Scene geometry reasoning data

------------------------------------------------------------------------

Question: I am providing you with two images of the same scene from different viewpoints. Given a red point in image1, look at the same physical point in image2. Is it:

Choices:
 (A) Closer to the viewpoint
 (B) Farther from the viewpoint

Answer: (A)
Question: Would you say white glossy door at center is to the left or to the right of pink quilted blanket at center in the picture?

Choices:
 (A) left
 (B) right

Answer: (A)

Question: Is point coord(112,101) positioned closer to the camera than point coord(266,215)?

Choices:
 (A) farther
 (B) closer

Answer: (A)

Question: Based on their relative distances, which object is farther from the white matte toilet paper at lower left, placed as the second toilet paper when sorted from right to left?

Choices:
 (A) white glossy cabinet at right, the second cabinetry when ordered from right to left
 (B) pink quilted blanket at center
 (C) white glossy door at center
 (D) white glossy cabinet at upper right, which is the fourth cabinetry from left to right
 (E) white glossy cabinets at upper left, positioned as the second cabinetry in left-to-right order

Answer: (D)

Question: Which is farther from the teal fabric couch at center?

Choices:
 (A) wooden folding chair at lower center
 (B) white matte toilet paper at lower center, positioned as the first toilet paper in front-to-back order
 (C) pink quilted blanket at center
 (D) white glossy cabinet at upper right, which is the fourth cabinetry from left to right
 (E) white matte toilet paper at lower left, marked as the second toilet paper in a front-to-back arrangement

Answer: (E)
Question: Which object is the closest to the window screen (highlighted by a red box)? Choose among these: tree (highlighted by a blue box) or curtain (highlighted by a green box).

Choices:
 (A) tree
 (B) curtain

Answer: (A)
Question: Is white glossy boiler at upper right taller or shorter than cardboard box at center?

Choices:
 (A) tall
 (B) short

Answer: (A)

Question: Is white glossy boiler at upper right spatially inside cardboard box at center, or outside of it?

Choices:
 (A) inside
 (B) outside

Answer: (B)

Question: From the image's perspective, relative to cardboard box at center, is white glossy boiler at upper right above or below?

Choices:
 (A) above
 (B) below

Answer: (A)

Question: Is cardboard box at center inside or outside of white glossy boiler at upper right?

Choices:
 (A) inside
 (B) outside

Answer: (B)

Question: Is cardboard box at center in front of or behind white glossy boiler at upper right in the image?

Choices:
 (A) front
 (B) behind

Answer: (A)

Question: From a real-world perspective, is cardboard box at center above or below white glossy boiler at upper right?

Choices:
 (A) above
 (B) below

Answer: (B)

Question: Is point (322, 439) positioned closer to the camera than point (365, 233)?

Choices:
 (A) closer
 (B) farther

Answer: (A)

------------------------------------------------------------------------

__Exercise directions__: Which lines in the data above contain the word "boiler"? List each of those lines in full, in the order they appear.

__Response to the exercise__:
Question: Is white glossy boiler at upper right taller or shorter than cardboard box at center?
Question: Is white glossy boiler at upper right spatially inside cardboard box at center, or outside of it?
Question: From the image's perspective, relative to cardboard box at center, is white glossy boiler at upper right above or below?
Question: Is cardboard box at center inside or outside of white glossy boiler at upper right?
Question: Is cardboard box at center in front of or behind white glossy boiler at upper right in the image?
Question: From a real-world perspective, is cardboard box at center above or below white glossy boiler at upper right?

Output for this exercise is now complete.